### Task directions
From the data below, copy exactly the lines that lie between the one holding "purple trophy [212,333,243,390]" and the one holding "purple trophy [160,363,214,421] -> none", including both, and nothing more.

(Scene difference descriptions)
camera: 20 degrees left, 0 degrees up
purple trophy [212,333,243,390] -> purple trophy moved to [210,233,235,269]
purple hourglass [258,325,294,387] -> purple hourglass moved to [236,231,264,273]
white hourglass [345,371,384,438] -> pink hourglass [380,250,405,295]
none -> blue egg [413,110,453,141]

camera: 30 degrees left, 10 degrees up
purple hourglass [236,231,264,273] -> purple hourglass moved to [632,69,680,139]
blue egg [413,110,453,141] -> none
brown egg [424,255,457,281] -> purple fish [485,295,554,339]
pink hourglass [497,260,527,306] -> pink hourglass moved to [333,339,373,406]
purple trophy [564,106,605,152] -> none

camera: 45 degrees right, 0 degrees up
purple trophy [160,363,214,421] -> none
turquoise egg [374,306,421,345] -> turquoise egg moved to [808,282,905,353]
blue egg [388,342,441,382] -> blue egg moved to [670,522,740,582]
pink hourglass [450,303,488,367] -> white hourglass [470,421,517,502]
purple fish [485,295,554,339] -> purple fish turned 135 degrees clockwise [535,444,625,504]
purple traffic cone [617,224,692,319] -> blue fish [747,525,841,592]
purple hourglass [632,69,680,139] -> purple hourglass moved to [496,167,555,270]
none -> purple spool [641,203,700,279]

### Output for this task
purple trophy [212,333,243,390] -> purple trophy moved to [210,233,235,269]
purple hourglass [258,325,294,387] -> purple hourglass moved to [236,231,264,273]
white hourglass [345,371,384,438] -> pink hourglass [380,250,405,295]
none -> blue egg [413,110,453,141]

camera: 30 degrees left, 10 degrees up
purple hourglass [236,231,264,273] -> purple hourglass moved to [632,69,680,139]
blue egg [413,110,453,141] -> none
brown egg [424,255,457,281] -> purple fish [485,295,554,339]
pink hourglass [497,260,527,306] -> pink hourglass moved to [333,339,373,406]
purple trophy [564,106,605,152] -> none

camera: 45 degrees right, 0 degrees up
purple trophy [160,363,214,421] -> none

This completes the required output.